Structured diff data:
*** Begin section ***

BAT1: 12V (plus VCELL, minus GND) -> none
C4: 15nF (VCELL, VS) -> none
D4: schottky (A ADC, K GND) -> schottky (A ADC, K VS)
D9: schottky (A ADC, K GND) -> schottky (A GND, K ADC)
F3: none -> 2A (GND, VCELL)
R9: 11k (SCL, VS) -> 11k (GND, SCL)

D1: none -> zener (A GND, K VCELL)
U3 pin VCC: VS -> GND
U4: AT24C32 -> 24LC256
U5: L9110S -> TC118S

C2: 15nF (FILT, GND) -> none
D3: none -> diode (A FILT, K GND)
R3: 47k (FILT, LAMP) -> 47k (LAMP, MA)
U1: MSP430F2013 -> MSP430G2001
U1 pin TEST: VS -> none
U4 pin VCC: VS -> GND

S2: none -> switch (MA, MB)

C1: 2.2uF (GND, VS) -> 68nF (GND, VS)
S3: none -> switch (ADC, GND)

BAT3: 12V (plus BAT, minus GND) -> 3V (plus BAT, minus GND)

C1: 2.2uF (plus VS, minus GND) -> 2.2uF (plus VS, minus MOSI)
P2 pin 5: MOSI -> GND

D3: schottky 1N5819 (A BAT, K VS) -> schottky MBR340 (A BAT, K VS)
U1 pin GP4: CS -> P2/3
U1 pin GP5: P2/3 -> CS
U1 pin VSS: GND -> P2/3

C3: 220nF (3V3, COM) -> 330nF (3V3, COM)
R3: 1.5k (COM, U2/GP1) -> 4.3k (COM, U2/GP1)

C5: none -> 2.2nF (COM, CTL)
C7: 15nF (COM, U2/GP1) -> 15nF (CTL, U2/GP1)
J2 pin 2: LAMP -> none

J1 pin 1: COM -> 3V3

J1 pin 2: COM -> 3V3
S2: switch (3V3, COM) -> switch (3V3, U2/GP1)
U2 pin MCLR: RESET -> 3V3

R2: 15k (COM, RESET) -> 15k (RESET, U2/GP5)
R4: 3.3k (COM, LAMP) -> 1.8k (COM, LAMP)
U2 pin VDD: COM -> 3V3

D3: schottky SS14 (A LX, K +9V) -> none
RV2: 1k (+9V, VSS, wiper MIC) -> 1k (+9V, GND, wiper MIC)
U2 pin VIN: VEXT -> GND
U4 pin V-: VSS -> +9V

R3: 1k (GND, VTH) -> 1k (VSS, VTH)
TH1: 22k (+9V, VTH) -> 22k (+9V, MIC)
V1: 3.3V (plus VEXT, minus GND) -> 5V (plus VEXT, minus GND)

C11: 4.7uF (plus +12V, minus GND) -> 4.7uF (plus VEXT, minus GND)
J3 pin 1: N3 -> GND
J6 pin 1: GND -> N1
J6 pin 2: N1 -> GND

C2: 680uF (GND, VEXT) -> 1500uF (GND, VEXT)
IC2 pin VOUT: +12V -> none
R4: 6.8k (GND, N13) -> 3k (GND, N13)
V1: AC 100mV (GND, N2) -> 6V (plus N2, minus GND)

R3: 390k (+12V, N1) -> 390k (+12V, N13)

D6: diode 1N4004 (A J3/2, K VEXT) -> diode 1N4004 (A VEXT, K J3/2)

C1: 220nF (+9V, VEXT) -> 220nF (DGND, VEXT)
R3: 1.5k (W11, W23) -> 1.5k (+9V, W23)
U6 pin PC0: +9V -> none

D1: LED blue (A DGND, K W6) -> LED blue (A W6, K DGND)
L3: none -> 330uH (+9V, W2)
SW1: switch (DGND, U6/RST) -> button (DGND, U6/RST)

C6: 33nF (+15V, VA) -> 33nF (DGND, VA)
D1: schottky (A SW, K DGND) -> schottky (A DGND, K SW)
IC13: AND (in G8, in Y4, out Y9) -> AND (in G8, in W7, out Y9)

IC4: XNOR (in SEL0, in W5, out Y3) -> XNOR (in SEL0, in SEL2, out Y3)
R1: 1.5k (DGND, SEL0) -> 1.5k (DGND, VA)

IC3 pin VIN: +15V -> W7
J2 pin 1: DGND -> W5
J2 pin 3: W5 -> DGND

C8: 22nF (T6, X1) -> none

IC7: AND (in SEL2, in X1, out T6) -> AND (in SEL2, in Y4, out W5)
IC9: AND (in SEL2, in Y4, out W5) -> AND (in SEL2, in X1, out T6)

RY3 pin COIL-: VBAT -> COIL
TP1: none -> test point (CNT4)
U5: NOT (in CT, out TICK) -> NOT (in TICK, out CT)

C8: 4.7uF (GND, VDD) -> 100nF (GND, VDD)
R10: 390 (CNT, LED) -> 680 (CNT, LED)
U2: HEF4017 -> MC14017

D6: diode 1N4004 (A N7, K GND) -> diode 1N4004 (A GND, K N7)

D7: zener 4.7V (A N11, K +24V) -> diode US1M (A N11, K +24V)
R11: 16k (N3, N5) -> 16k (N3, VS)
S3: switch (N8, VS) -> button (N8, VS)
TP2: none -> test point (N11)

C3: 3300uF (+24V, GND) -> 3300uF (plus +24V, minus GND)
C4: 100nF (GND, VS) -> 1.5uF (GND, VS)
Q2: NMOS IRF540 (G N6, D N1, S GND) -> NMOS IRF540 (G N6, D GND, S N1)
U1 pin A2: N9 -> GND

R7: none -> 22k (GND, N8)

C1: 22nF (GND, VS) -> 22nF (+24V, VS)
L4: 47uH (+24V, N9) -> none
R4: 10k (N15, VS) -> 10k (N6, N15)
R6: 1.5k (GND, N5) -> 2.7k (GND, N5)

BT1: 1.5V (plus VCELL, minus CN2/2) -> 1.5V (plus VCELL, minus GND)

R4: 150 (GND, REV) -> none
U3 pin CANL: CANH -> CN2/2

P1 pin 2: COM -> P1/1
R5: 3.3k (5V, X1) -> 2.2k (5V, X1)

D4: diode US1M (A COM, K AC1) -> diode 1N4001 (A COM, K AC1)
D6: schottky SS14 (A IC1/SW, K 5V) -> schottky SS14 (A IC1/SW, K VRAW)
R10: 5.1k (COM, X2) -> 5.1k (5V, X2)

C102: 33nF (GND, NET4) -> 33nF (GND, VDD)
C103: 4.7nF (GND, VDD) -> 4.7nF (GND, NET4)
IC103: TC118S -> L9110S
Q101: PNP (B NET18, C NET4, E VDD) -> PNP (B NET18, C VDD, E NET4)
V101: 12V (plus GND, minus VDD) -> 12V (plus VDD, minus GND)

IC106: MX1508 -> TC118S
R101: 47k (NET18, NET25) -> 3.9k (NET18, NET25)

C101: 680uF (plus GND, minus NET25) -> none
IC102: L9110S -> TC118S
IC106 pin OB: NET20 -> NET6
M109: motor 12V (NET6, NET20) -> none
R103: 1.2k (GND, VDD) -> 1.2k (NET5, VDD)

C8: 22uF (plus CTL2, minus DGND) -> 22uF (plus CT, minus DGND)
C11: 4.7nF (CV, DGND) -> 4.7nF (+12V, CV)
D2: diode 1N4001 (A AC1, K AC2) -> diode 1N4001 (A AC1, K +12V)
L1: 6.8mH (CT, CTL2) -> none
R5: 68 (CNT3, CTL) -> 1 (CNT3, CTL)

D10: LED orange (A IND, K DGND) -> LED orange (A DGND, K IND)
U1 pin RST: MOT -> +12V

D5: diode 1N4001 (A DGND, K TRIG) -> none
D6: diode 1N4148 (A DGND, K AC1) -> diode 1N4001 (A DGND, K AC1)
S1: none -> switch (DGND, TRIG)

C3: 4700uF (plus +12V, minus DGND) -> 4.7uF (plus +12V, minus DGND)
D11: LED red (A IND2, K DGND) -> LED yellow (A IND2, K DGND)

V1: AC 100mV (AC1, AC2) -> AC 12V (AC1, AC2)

*** End section ***

■ **Goal of the exercise**: Each entry is to be returned in full, character for character.

■ **Response to this exercise**:
BAT1: 12V (plus VCELL, minus GND) -> none
C4: 15nF (VCELL, VS) -> none
D4: schottky (A ADC, K GND) -> schottky (A ADC, K VS)
D9: schottky (A ADC, K GND) -> schottky (A GND, K ADC)
F3: none -> 2A (GND, VCELL)
R9: 11k (SCL, VS) -> 11k (GND, SCL)

D1: none -> zener (A GND, K VCELL)
U3 pin VCC: VS -> GND
U4: AT24C32 -> 24LC256
U5: L9110S -> TC118S

C2: 15nF (FILT, GND) -> none
D3: none -> diode (A FILT, K GND)
R3: 47k (FILT, LAMP) -> 47k (LAMP, MA)
U1: MSP430F2013 -> MSP430G2001
U1 pin TEST: VS -> none
U4 pin VCC: VS -> GND

S2: none -> switch (MA, MB)

C1: 2.2uF (GND, VS) -> 68nF (GND, VS)
S3: none -> switch (ADC, GND)

BAT3: 12V (plus BAT, minus GND) -> 3V (plus BAT, minus GND)

C1: 2.2uF (plus VS, minus GND) -> 2.2uF (plus VS, minus MOSI)
P2 pin 5: MOSI -> GND

D3: schottky 1N5819 (A BAT, K VS) -> schottky MBR340 (A BAT, K VS)
U1 pin GP4: CS -> P2/3
U1 pin GP5: P2/3 -> CS
U1 pin VSS: GND -> P2/3

C3: 220nF (3V3, COM) -> 330nF (3V3, COM)
R3: 1.5k (COM, U2/GP1) -> 4.3k (COM, U2/GP1)

C5: none -> 2.2nF (COM, CTL)
C7: 15nF (COM, U2/GP1) -> 15nF (CTL, U2/GP1)
J2 pin 2: LAMP -> none

J1 pin 1: COM -> 3V3

J1 pin 2: COM -> 3V3
S2: switch (3V3, COM) -> switch (3V3, U2/GP1)
U2 pin MCLR: RESET -> 3V3

R2: 15k (COM, RESET) -> 15k (RESET, U2/GP5)
R4: 3.3k (COM, LAMP) -> 1.8k (COM, LAMP)
U2 pin VDD: COM -> 3V3

D3: schottky SS14 (A LX, K +9V) -> none
RV2: 1k (+9V, VSS, wiper MIC) -> 1k (+9V, GND, wiper MIC)
U2 pin VIN: VEXT -> GND
U4 pin V-: VSS -> +9V

R3: 1k (GND, VTH) -> 1k (VSS, VTH)
TH1: 22k (+9V, VTH) -> 22k (+9V, MIC)
V1: 3.3V (plus VEXT, minus GND) -> 5V (plus VEXT, minus GND)

C11: 4.7uF (plus +12V, minus GND) -> 4.7uF (plus VEXT, minus GND)
J3 pin 1: N3 -> GND
J6 pin 1: GND -> N1
J6 pin 2: N1 -> GND

C2: 680uF (GND, VEXT) -> 1500uF (GND, VEXT)
IC2 pin VOUT: +12V -> none
R4: 6.8k (GND, N13) -> 3k (GND, N13)
V1: AC 100mV (GND, N2) -> 6V (plus N2, minus GND)

R3: 390k (+12V, N1) -> 390k (+12V, N13)

D6: diode 1N4004 (A J3/2, K VEXT) -> diode 1N4004 (A VEXT, K J3/2)

C1: 220nF (+9V, VEXT) -> 220nF (DGND, VEXT)
R3: 1.5k (W11, W23) -> 1.5k (+9V, W23)
U6 pin PC0: +9V -> none

D1: LED blue (A DGND, K W6) -> LED blue (A W6, K DGND)
L3: none -> 330uH (+9V, W2)
SW1: switch (DGND, U6/RST) -> button (DGND, U6/RST)

C6: 33nF (+15V, VA) -> 33nF (DGND, VA)
D1: schottky (A SW, K DGND) -> schottky (A DGND, K SW)
IC13: AND (in G8, in Y4, out Y9) -> AND (in G8, in W7, out Y9)

IC4: XNOR (in SEL0, in W5, out Y3) -> XNOR (in SEL0, in SEL2, out Y3)
R1: 1.5k (DGND, SEL0) -> 1.5k (DGND, VA)

IC3 pin VIN: +15V -> W7
J2 pin 1: DGND -> W5
J2 pin 3: W5 -> DGND

C8: 22nF (T6, X1) -> none

IC7: AND (in SEL2, in X1, out T6) -> AND (in SEL2, in Y4, out W5)
IC9: AND (in SEL2, in Y4, out W5) -> AND (in SEL2, in X1, out T6)

RY3 pin COIL-: VBAT -> COIL
TP1: none -> test point (CNT4)
U5: NOT (in CT, out TICK) -> NOT (in TICK, out CT)

C8: 4.7uF (GND, VDD) -> 100nF (GND, VDD)
R10: 390 (CNT, LED) -> 680 (CNT, LED)
U2: HEF4017 -> MC14017

D6: diode 1N4004 (A N7, K GND) -> diode 1N4004 (A GND, K N7)

D7: zener 4.7V (A N11, K +24V) -> diode US1M (A N11, K +24V)
R11: 16k (N3, N5) -> 16k (N3, VS)
S3: switch (N8, VS) -> button (N8, VS)
TP2: none -> test point (N11)

C3: 3300uF (+24V, GND) -> 3300uF (plus +24V, minus GND)
C4: 100nF (GND, VS) -> 1.5uF (GND, VS)
Q2: NMOS IRF540 (G N6, D N1, S GND) -> NMOS IRF540 (G N6, D GND, S N1)
U1 pin A2: N9 -> GND

R7: none -> 22k (GND, N8)

C1: 22nF (GND, VS) -> 22nF (+24V, VS)
L4: 47uH (+24V, N9) -> none
R4: 10k (N15, VS) -> 10k (N6, N15)
R6: 1.5k (GND, N5) -> 2.7k (GND, N5)

BT1: 1.5V (plus VCELL, minus CN2/2) -> 1.5V (plus VCELL, minus GND)

R4: 150 (GND, REV) -> none
U3 pin CANL: CANH -> CN2/2

P1 pin 2: COM -> P1/1
R5: 3.3k (5V, X1) -> 2.2k (5V, X1)

D4: diode US1M (A COM, K AC1) -> diode 1N4001 (A COM, K AC1)
D6: schottky SS14 (A IC1/SW, K 5V) -> schottky SS14 (A IC1/SW, K VRAW)
R10: 5.1k (COM, X2) -> 5.1k (5V, X2)

C102: 33nF (GND, NET4) -> 33nF (GND, VDD)
C103: 4.7nF (GND, VDD) -> 4.7nF (GND, NET4)
IC103: TC118S -> L9110S
Q101: PNP (B NET18, C NET4, E VDD) -> PNP (B NET18, C VDD, E NET4)
V101: 12V (plus GND, minus VDD) -> 12V (plus VDD, minus GND)

IC106: MX1508 -> TC118S
R101: 47k (NET18, NET25) -> 3.9k (NET18, NET25)

C101: 680uF (plus GND, minus NET25) -> none
IC102: L9110S -> TC118S
IC106 pin OB: NET20 -> NET6
M109: motor 12V (NET6, NET20) -> none
R103: 1.2k (GND, VDD) -> 1.2k (NET5, VDD)

C8: 22uF (plus CTL2, minus DGND) -> 22uF (plus CT, minus DGND)
C11: 4.7nF (CV, DGND) -> 4.7nF (+12V, CV)
D2: diode 1N4001 (A AC1, K AC2) -> diode 1N4001 (A AC1, K +12V)
L1: 6.8mH (CT, CTL2) -> none
R5: 68 (CNT3, CTL) -> 1 (CNT3, CTL)

D10: LED orange (A IND, K DGND) -> LED orange (A DGND, K IND)
U1 pin RST: MOT -> +12V

D5: diode 1N4001 (A DGND, K TRIG) -> none
D6: diode 1N4148 (A DGND, K AC1) -> diode 1N4001 (A DGND, K AC1)
S1: none -> switch (DGND, TRIG)

C3: 4700uF (plus +12V, minus DGND) -> 4.7uF (plus +12V, minus DGND)
D11: LED red (A IND2, K DGND) -> LED yellow (A IND2, K DGND)

V1: AC 100mV (AC1, AC2) -> AC 12V (AC1, AC2)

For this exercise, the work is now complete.